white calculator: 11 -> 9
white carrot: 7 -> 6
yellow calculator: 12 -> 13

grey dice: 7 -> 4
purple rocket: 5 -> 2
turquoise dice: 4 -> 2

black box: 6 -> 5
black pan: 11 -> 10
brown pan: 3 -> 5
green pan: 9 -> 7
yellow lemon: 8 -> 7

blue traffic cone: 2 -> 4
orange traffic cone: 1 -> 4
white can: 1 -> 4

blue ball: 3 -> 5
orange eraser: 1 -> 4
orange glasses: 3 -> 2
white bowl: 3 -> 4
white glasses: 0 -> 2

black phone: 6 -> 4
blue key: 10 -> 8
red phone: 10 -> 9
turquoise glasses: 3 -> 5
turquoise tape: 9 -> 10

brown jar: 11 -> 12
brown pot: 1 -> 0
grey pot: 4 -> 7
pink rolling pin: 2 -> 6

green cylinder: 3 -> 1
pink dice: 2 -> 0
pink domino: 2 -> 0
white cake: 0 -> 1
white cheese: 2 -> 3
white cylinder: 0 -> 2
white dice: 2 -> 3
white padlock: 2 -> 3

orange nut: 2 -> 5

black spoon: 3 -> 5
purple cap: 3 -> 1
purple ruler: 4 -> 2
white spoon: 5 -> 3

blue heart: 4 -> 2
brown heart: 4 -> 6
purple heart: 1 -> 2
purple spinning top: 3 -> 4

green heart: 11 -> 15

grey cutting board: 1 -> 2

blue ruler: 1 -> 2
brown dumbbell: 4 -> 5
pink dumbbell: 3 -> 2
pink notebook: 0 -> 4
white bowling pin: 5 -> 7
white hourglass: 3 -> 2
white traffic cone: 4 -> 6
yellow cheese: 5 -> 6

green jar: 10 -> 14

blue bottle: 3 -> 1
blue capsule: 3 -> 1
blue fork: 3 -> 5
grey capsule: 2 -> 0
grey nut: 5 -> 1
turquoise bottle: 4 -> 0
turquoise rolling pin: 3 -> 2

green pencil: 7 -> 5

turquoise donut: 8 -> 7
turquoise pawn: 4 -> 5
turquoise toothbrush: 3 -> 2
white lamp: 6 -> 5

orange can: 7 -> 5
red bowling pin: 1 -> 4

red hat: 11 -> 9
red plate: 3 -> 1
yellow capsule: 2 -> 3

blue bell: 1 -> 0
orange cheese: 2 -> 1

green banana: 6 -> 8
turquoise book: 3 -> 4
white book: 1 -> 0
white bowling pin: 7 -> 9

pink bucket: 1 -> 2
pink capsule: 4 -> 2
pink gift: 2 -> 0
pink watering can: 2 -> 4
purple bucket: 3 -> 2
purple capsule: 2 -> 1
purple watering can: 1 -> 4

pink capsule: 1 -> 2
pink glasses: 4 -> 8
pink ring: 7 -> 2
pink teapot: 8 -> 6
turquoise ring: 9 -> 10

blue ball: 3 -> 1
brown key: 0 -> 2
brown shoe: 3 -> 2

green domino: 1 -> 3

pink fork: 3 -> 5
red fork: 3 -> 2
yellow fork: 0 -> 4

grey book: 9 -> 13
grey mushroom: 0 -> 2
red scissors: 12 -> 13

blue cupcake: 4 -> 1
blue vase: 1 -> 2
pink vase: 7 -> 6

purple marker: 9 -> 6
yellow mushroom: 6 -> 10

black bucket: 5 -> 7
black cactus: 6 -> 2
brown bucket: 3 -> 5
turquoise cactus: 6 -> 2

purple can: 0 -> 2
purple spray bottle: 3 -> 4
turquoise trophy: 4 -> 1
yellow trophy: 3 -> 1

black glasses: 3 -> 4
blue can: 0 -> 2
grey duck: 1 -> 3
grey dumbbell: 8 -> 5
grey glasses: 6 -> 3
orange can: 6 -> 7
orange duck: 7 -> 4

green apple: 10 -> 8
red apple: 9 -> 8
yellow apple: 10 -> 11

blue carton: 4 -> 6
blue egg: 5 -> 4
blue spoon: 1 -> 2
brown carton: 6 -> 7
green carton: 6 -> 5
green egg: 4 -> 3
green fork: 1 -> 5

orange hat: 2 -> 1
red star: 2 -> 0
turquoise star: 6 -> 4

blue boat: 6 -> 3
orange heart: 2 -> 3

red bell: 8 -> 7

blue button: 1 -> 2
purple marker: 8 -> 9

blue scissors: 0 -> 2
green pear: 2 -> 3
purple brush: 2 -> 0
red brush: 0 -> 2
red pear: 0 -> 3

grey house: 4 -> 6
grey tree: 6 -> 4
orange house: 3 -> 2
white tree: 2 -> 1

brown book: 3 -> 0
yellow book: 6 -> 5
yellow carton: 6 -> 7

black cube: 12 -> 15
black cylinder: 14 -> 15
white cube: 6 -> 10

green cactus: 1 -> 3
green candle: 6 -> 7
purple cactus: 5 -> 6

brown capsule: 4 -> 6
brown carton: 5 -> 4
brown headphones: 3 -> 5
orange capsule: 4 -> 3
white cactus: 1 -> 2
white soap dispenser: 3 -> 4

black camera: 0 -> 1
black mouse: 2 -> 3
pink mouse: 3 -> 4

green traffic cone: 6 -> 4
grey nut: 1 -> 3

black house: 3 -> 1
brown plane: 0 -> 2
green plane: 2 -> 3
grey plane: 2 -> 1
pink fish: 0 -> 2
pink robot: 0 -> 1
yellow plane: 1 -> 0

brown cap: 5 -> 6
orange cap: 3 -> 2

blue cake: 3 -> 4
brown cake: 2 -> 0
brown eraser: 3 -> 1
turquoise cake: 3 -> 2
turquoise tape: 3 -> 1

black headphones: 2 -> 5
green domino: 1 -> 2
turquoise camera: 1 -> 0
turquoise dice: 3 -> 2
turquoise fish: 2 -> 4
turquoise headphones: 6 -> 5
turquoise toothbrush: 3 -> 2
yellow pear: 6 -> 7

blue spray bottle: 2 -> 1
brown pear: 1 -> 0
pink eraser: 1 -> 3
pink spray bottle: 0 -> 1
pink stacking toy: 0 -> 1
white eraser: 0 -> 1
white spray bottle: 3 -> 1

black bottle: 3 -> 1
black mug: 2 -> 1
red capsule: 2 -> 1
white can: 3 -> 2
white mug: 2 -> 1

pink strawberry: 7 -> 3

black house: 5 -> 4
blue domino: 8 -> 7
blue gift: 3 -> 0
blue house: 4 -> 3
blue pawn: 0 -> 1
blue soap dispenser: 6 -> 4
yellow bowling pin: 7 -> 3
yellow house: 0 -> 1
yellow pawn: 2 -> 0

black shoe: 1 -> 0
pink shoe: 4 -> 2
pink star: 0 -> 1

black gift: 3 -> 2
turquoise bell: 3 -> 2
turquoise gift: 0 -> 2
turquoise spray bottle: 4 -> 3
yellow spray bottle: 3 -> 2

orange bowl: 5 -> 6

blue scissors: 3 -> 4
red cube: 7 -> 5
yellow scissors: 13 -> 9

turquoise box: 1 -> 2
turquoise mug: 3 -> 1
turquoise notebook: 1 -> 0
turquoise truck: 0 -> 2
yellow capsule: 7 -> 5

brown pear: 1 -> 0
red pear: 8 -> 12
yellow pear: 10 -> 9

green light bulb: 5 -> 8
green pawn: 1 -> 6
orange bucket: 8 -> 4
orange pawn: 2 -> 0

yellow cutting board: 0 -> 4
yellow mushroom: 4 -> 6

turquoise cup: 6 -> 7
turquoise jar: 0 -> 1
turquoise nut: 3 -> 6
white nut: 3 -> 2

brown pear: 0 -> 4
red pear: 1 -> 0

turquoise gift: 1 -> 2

Activity:
Check every line of the records, and copy the ones that hold the word "spray".

Exercise output:
purple spray bottle: 3 -> 4
blue spray bottle: 2 -> 1
pink spray bottle: 0 -> 1
white spray bottle: 3 -> 1
turquoise spray bottle: 4 -> 3
yellow spray bottle: 3 -> 2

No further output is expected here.